* _Excerpted records_

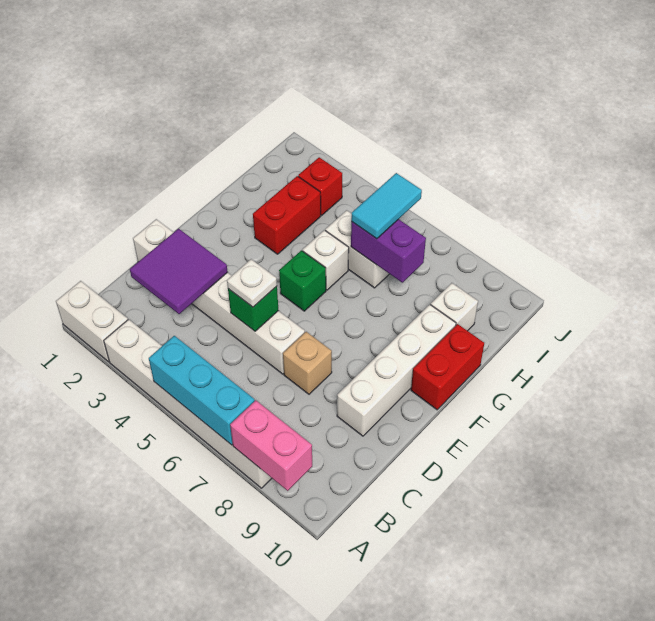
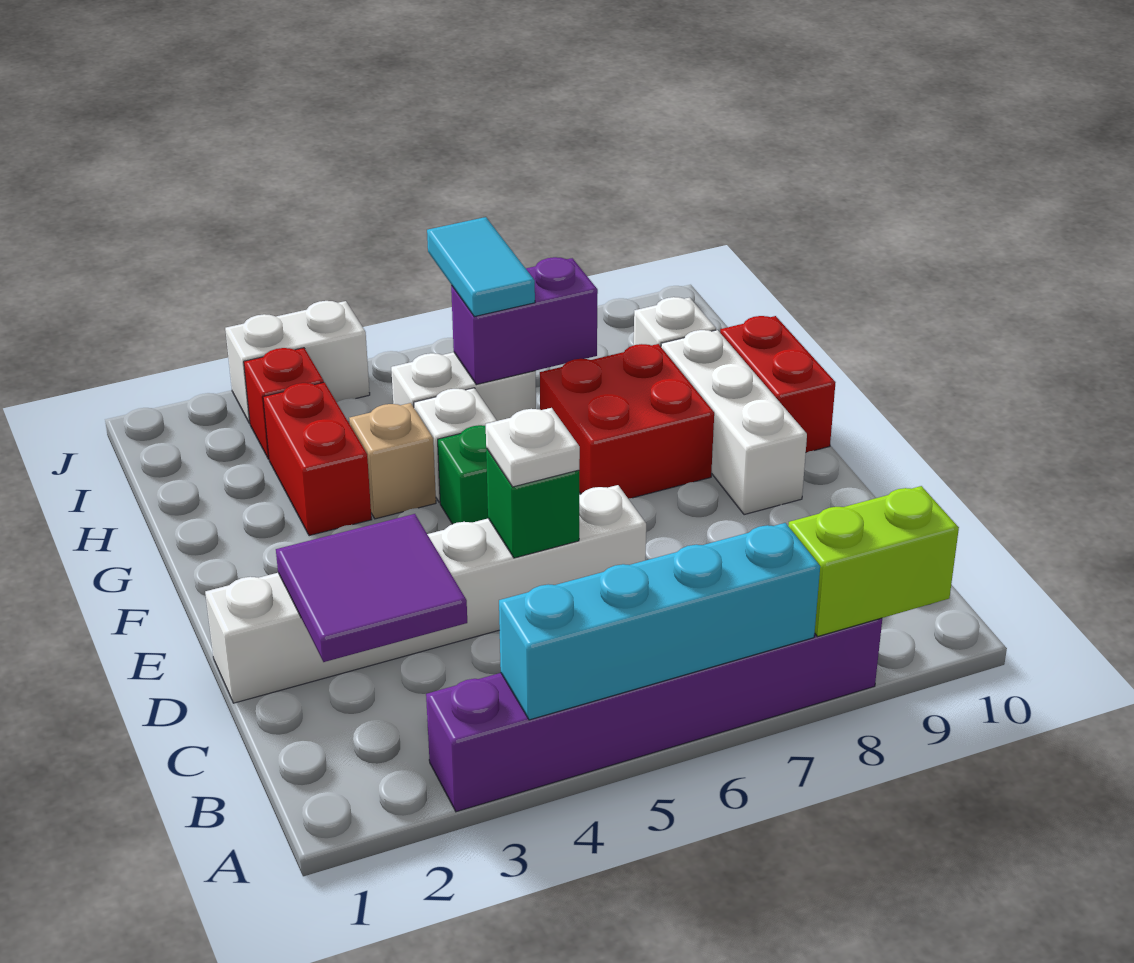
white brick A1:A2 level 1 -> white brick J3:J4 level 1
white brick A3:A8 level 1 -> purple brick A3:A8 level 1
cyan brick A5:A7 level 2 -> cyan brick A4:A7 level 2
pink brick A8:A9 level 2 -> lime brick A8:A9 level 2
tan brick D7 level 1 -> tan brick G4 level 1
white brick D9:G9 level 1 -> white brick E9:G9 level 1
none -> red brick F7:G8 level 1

* _Task to carry out_
Print the records exactly, every one. Leave out the pictures.

* _Task output_
white brick A1:A2 level 1 -> white brick J3:J4 level 1
white brick A3:A8 level 1 -> purple brick A3:A8 level 1
cyan brick A5:A7 level 2 -> cyan brick A4:A7 level 2
pink brick A8:A9 level 2 -> lime brick A8:A9 level 2
tan brick D7 level 1 -> tan brick G4 level 1
white brick D9:G9 level 1 -> white brick E9:G9 level 1
none -> red brick F7:G8 level 1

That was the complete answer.